THE INPUT
***
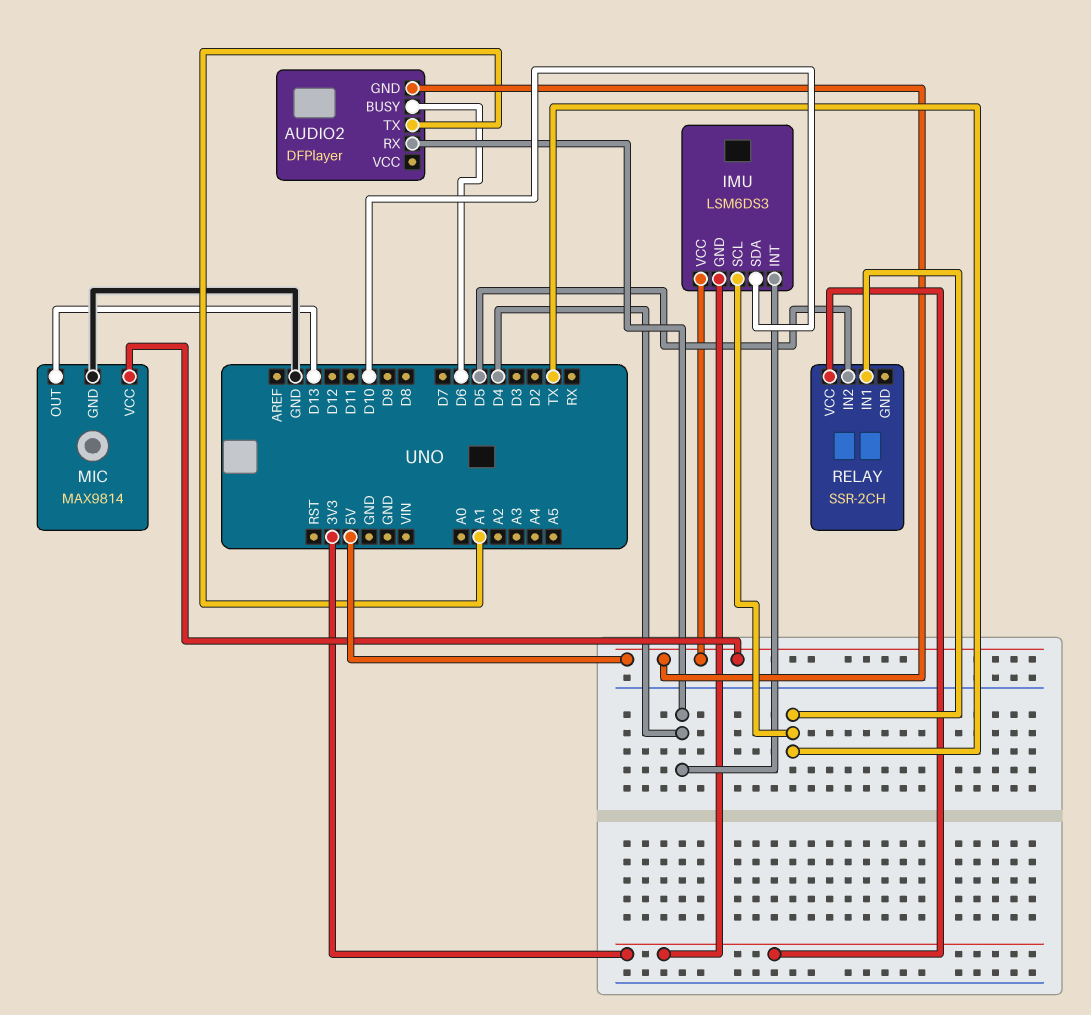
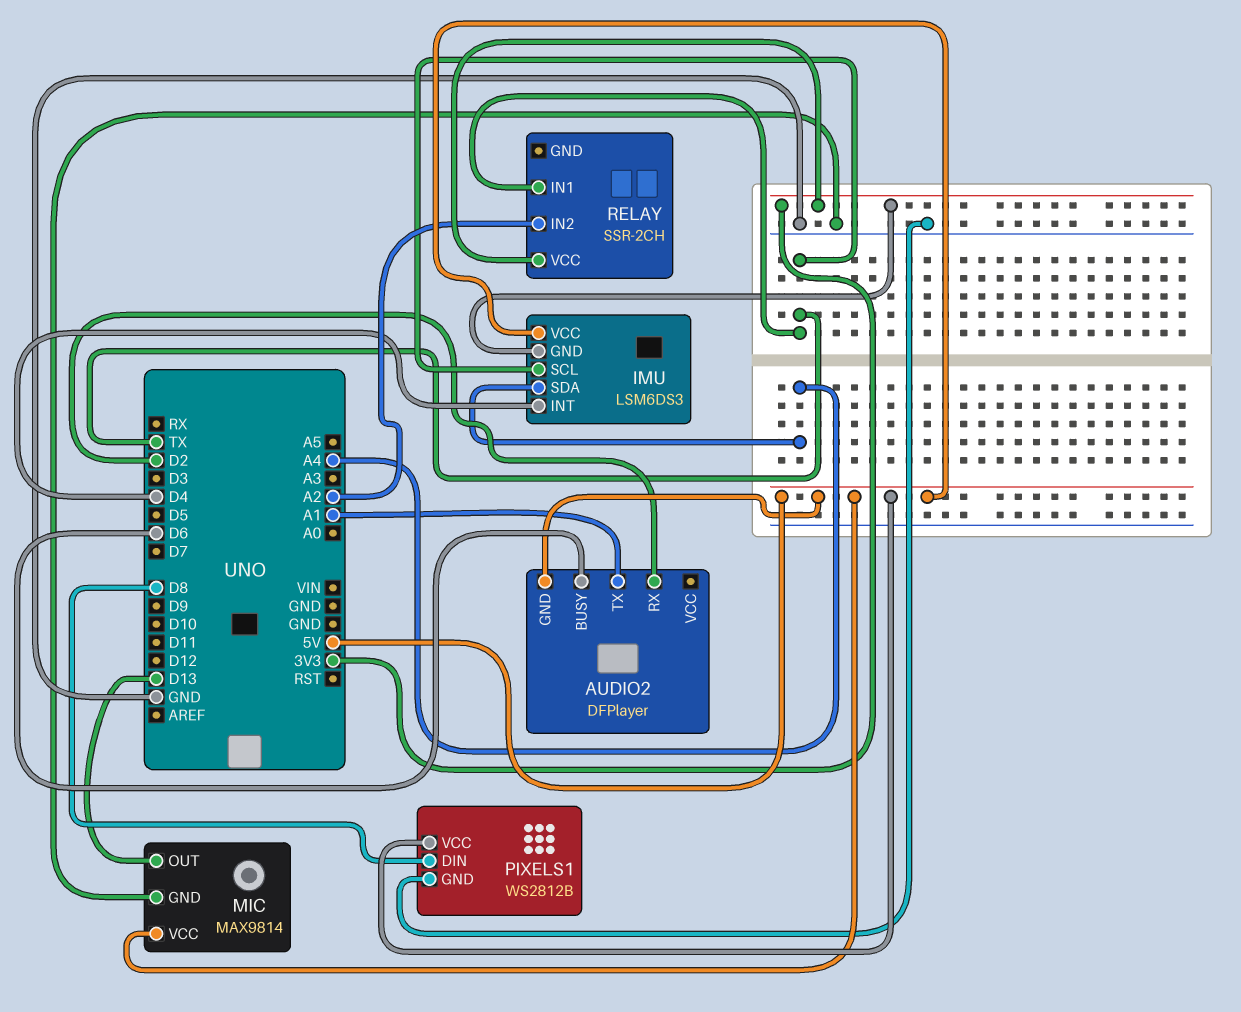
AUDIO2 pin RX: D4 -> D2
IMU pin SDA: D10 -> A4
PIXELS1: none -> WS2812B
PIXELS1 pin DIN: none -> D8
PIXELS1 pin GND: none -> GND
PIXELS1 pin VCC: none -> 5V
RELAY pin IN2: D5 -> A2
***
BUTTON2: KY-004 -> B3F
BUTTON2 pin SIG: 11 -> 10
***
WHAT TO PRODUCE
The answer must be a single number: how many lines in the data contain the string "none"?

ANSWER TO THIS PROBLEM
4